Work task: Below are some entries; reproduce them exactly and leave every picture out.

*** Extracted material Section Begins ***

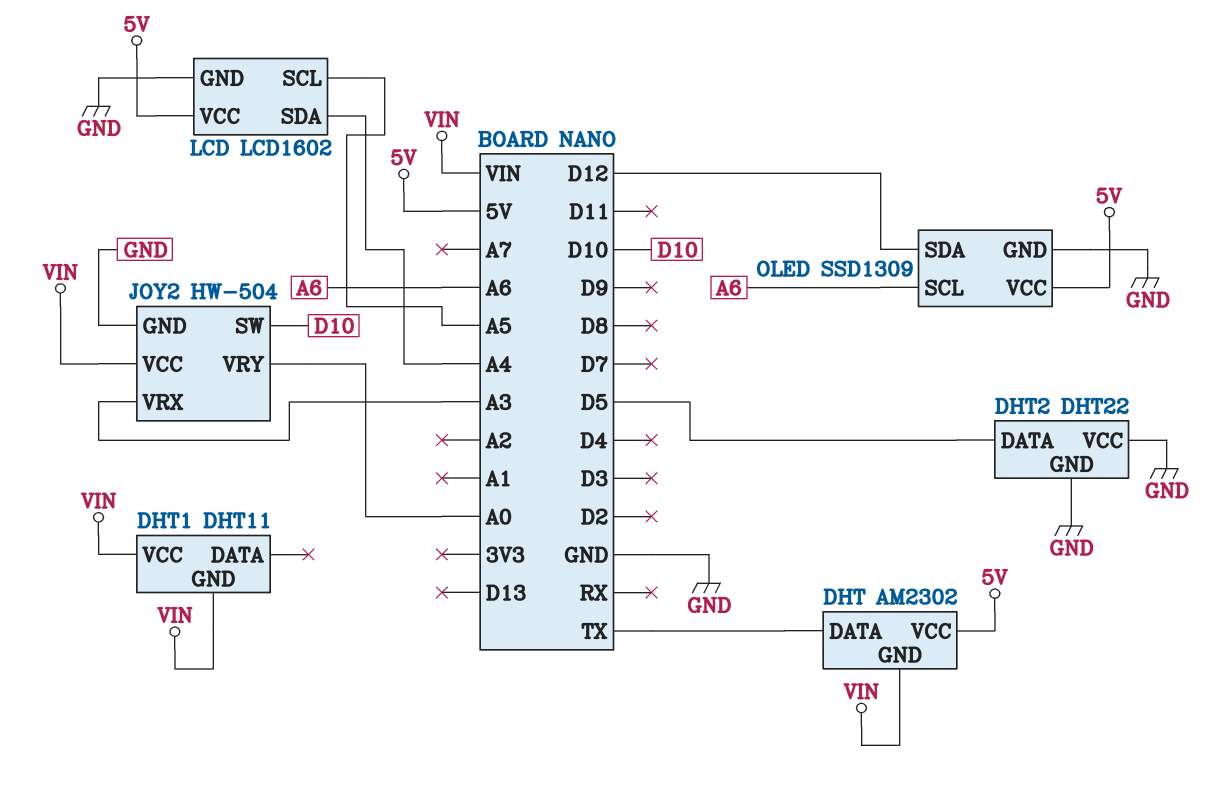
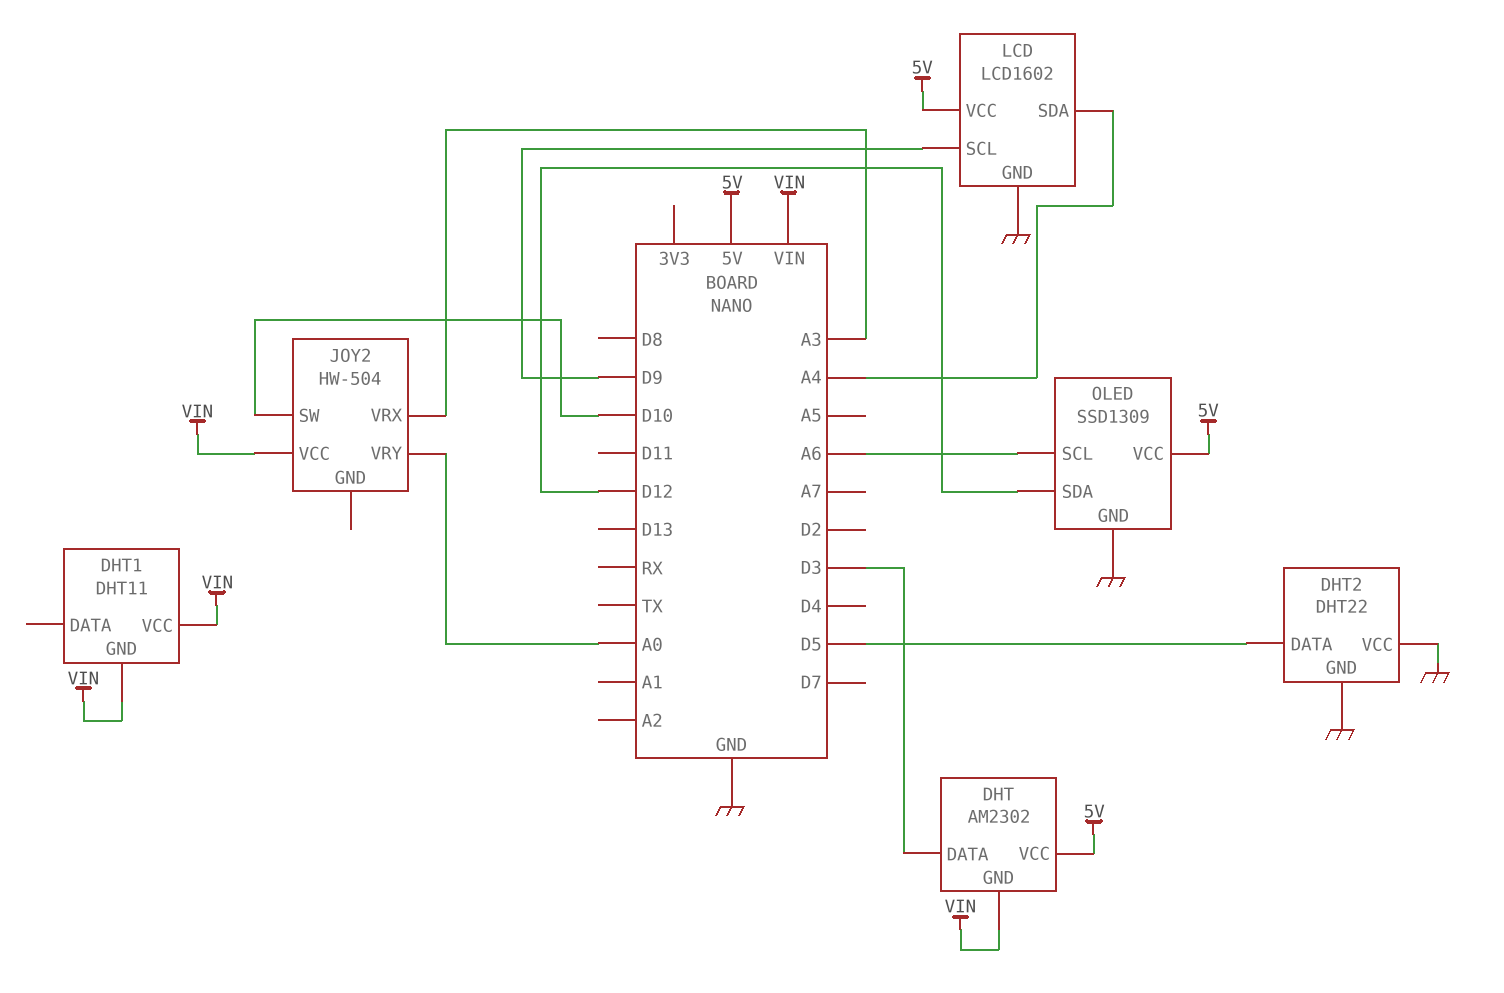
DHT pin DATA: TX -> D3
JOY2 pin GND: GND -> none
LCD pin SCL: A5 -> D9

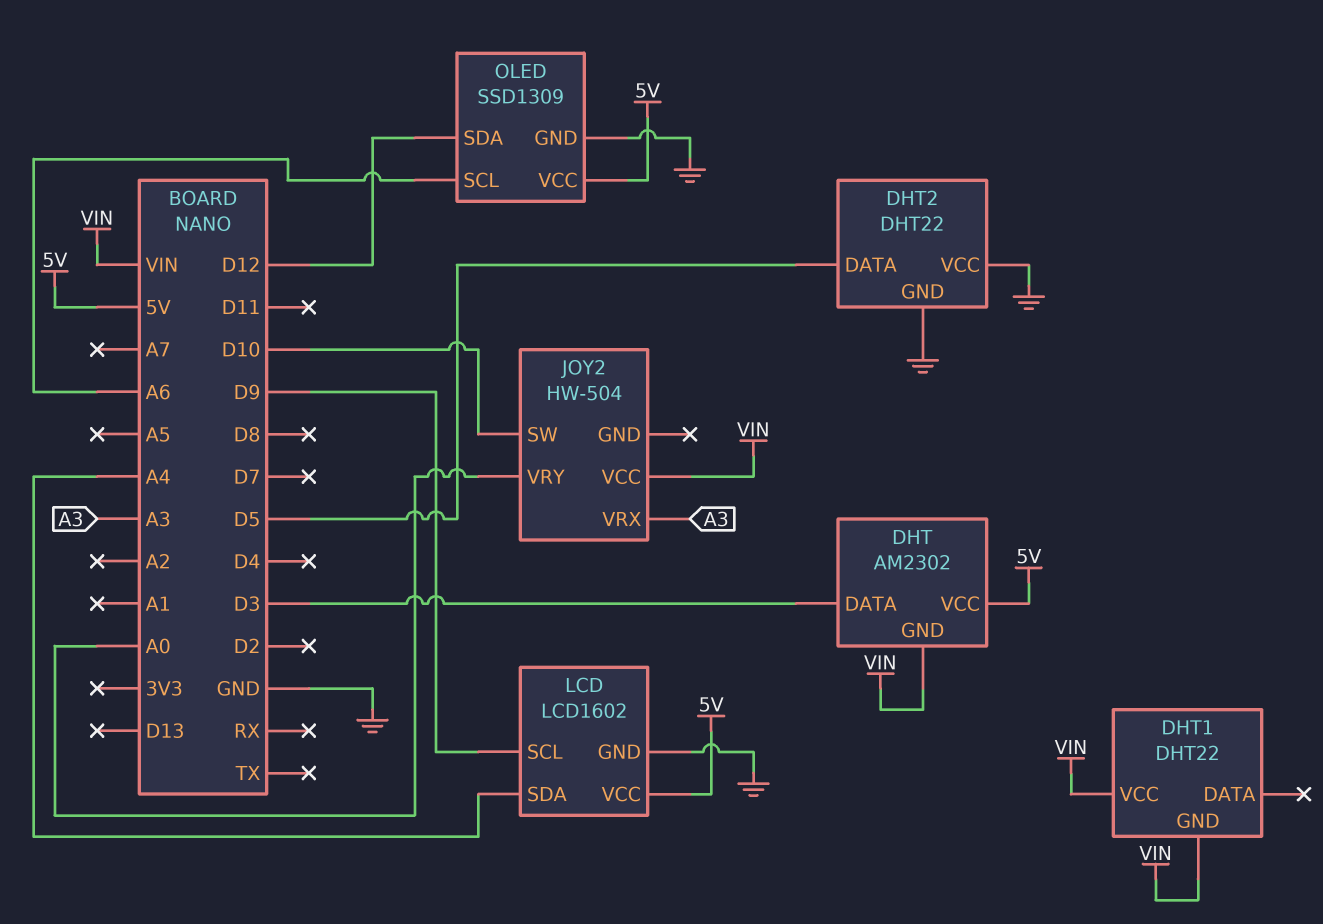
DHT1: DHT11 -> DHT22

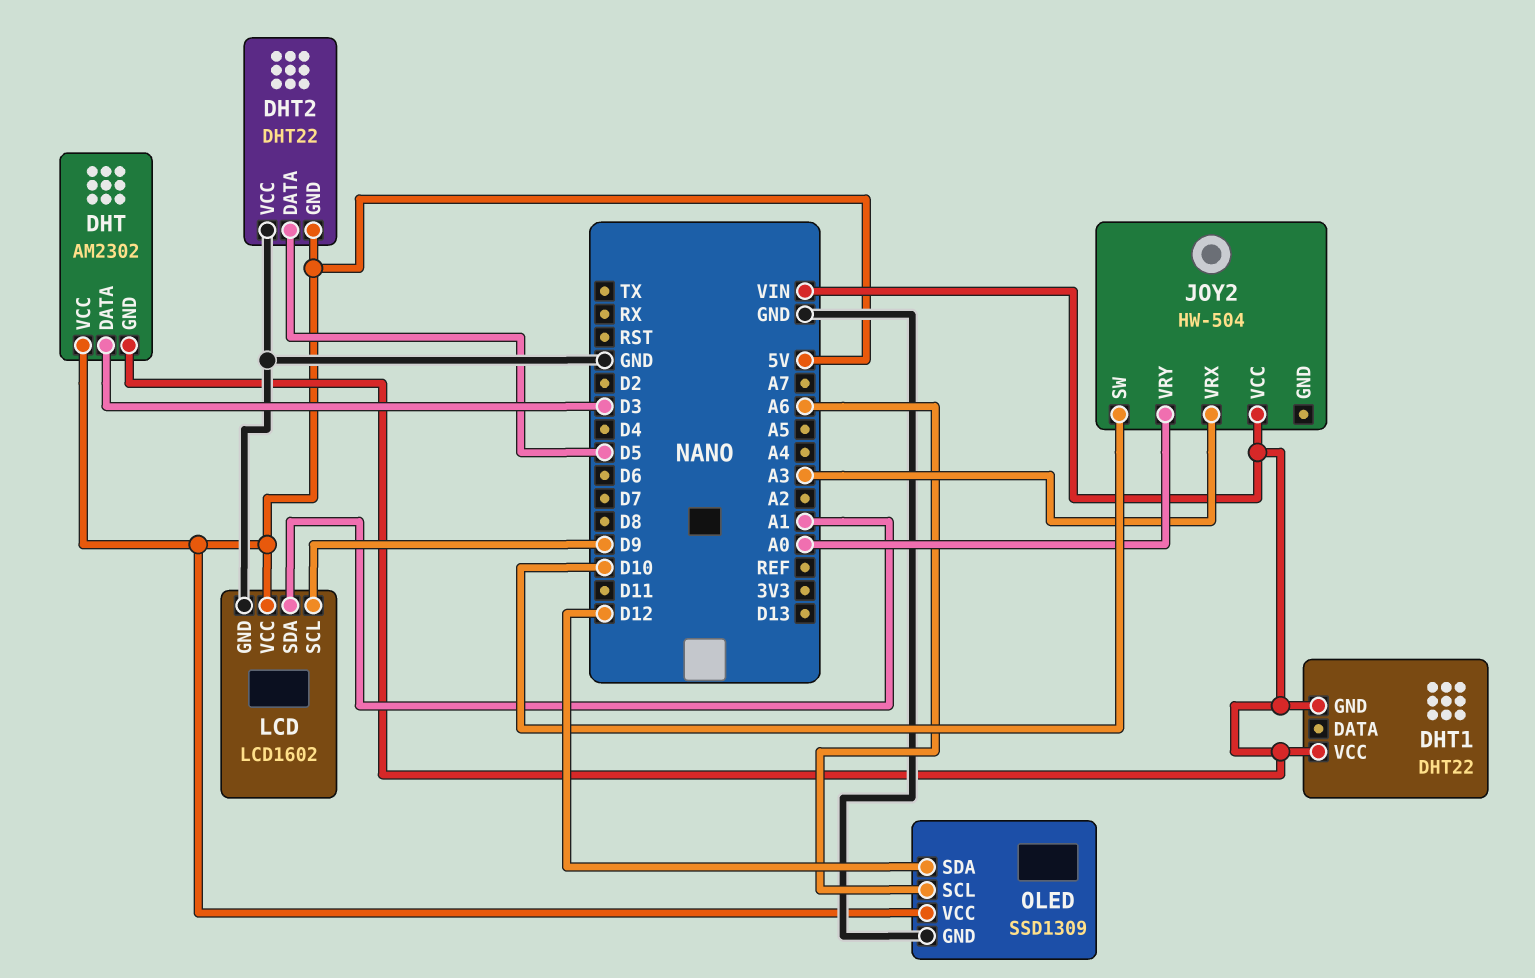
DHT2 pin GND: GND -> 5V
LCD pin SDA: A4 -> A1

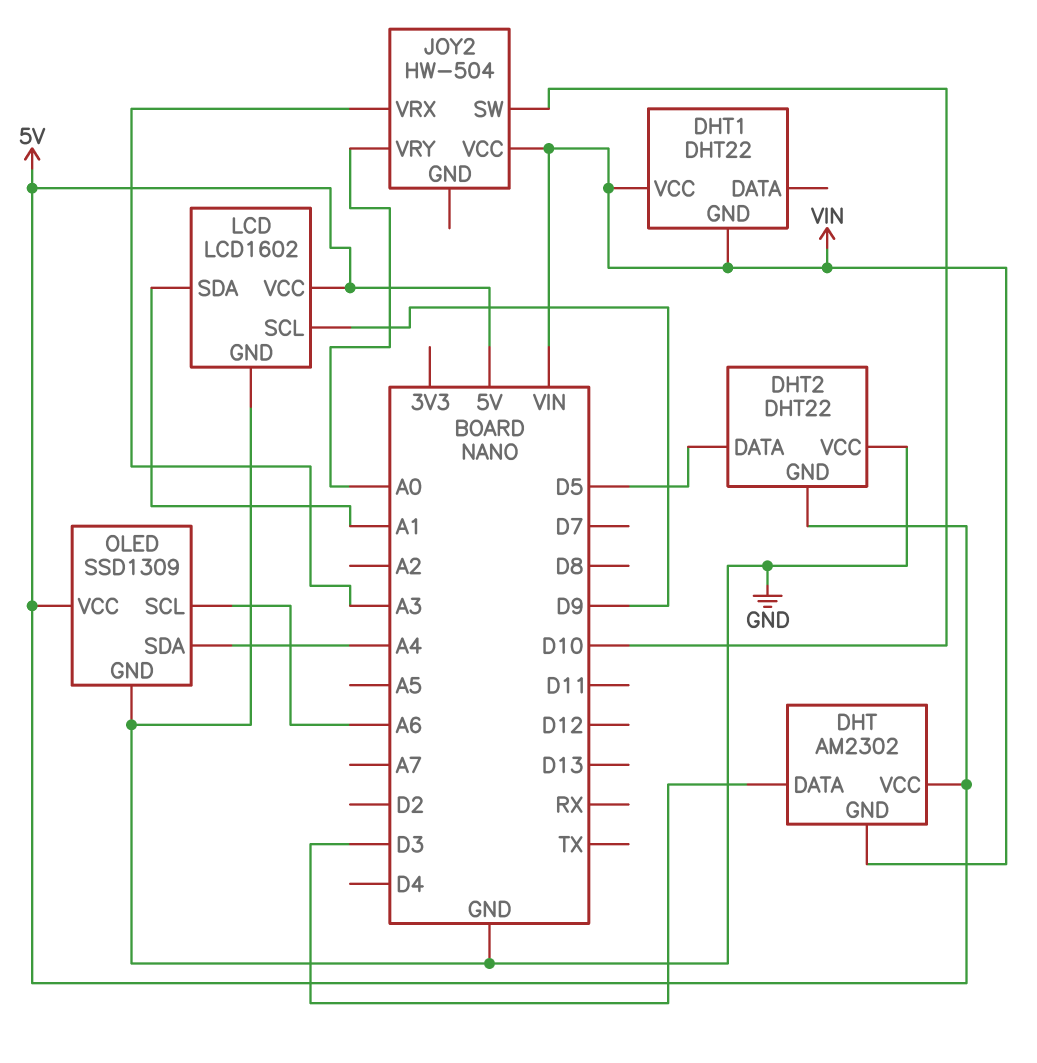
OLED pin SDA: D12 -> A4

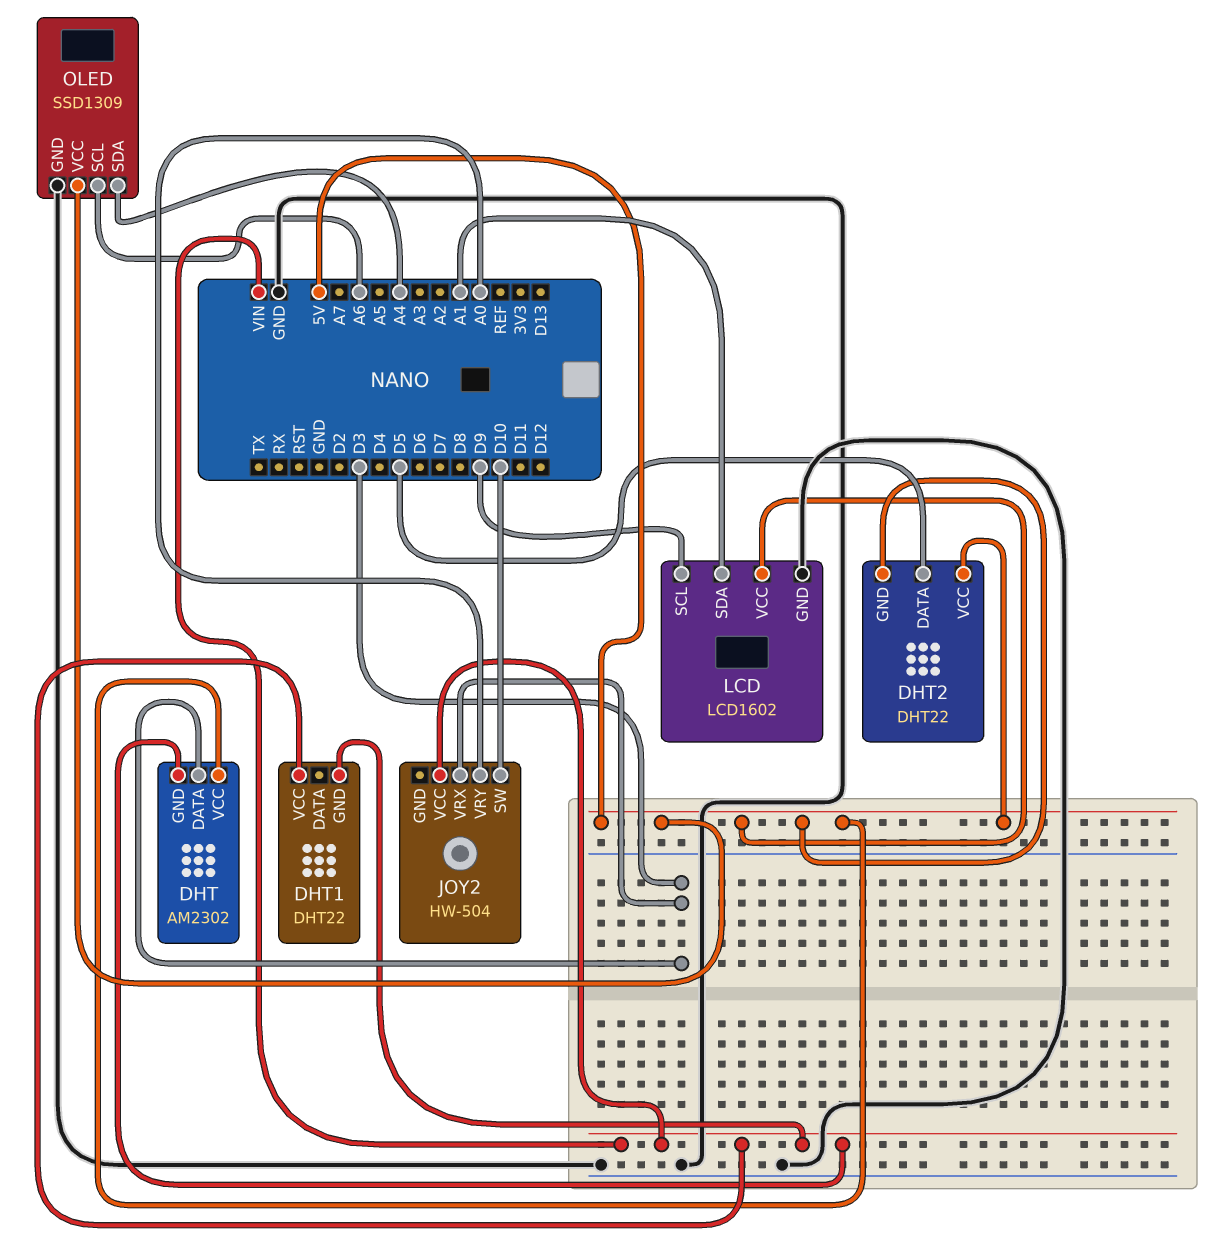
DHT2 pin VCC: GND -> 5V
JOY2 pin VRX: A3 -> D3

*** Extracted material Section Ends ***

Reply:
DHT pin DATA: TX -> D3
JOY2 pin GND: GND -> none
LCD pin SCL: A5 -> D9

DHT1: DHT11 -> DHT22

DHT2 pin GND: GND -> 5V
LCD pin SDA: A4 -> A1

OLED pin SDA: D12 -> A4

DHT2 pin VCC: GND -> 5V
JOY2 pin VRX: A3 -> D3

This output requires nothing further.